### Listed records ###

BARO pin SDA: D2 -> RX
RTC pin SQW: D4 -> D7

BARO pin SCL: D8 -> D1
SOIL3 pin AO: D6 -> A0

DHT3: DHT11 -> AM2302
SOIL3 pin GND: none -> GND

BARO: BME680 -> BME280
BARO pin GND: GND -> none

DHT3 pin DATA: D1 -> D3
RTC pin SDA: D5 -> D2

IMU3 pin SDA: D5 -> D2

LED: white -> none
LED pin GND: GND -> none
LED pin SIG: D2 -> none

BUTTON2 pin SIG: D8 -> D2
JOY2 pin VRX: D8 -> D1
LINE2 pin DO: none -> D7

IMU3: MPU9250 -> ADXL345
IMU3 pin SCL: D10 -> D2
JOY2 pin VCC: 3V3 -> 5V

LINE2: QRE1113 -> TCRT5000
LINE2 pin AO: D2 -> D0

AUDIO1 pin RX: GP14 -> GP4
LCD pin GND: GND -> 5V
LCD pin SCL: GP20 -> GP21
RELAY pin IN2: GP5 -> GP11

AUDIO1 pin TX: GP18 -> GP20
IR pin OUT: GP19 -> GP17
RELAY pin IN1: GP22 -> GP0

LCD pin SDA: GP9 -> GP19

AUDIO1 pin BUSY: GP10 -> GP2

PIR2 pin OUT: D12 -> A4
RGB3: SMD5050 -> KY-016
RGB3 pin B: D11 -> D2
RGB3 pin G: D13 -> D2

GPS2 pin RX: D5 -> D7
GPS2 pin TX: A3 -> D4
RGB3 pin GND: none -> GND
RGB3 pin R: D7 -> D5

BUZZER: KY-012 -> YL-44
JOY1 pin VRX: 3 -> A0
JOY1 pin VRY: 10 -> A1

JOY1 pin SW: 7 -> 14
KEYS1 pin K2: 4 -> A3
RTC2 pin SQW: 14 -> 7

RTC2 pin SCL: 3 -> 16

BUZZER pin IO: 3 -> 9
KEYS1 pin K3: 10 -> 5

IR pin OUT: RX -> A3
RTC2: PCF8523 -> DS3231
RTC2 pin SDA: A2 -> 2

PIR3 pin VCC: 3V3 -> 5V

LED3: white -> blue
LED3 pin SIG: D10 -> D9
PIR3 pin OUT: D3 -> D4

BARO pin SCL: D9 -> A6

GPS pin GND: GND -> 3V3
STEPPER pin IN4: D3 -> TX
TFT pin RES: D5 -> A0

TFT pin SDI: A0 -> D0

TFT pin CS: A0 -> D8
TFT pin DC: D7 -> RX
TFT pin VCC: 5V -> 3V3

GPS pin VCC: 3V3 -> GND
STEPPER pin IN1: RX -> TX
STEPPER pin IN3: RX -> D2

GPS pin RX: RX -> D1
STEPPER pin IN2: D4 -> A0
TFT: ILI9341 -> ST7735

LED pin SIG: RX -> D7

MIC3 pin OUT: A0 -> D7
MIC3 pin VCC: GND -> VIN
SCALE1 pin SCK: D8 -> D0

###

Please reproduce the lines from the line with "BARO: BME680 -> BME280" to the line with "STEPPER pin IN2: D4 -> A0", both ends included, exactly as they appear above.

BARO: BME680 -> BME280
BARO pin GND: GND -> none

DHT3 pin DATA: D1 -> D3
RTC pin SDA: D5 -> D2

IMU3 pin SDA: D5 -> D2

LED: white -> none
LED pin GND: GND -> none
LED pin SIG: D2 -> none

BUTTON2 pin SIG: D8 -> D2
JOY2 pin VRX: D8 -> D1
LINE2 pin DO: none -> D7

IMU3: MPU9250 -> ADXL345
IMU3 pin SCL: D10 -> D2
JOY2 pin VCC: 3V3 -> 5V

LINE2: QRE1113 -> TCRT5000
LINE2 pin AO: D2 -> D0

AUDIO1 pin RX: GP14 -> GP4
LCD pin GND: GND -> 5V
LCD pin SCL: GP20 -> GP21
RELAY pin IN2: GP5 -> GP11

AUDIO1 pin TX: GP18 -> GP20
IR pin OUT: GP19 -> GP17
RELAY pin IN1: GP22 -> GP0

LCD pin SDA: GP9 -> GP19

AUDIO1 pin BUSY: GP10 -> GP2

PIR2 pin OUT: D12 -> A4
RGB3: SMD5050 -> KY-016
RGB3 pin B: D11 -> D2
RGB3 pin G: D13 -> D2

GPS2 pin RX: D5 -> D7
GPS2 pin TX: A3 -> D4
RGB3 pin GND: none -> GND
RGB3 pin R: D7 -> D5

BUZZER: KY-012 -> YL-44
JOY1 pin VRX: 3 -> A0
JOY1 pin VRY: 10 -> A1

JOY1 pin SW: 7 -> 14
KEYS1 pin K2: 4 -> A3
RTC2 pin SQW: 14 -> 7

RTC2 pin SCL: 3 -> 16

BUZZER pin IO: 3 -> 9
KEYS1 pin K3: 10 -> 5

IR pin OUT: RX -> A3
RTC2: PCF8523 -> DS3231
RTC2 pin SDA: A2 -> 2

PIR3 pin VCC: 3V3 -> 5V

LED3: white -> blue
LED3 pin SIG: D10 -> D9
PIR3 pin OUT: D3 -> D4

BARO pin SCL: D9 -> A6

GPS pin GND: GND -> 3V3
STEPPER pin IN4: D3 -> TX
TFT pin RES: D5 -> A0

TFT pin SDI: A0 -> D0

TFT pin CS: A0 -> D8
TFT pin DC: D7 -> RX
TFT pin VCC: 5V -> 3V3

GPS pin VCC: 3V3 -> GND
STEPPER pin IN1: RX -> TX
STEPPER pin IN3: RX -> D2

GPS pin RX: RX -> D1
STEPPER pin IN2: D4 -> A0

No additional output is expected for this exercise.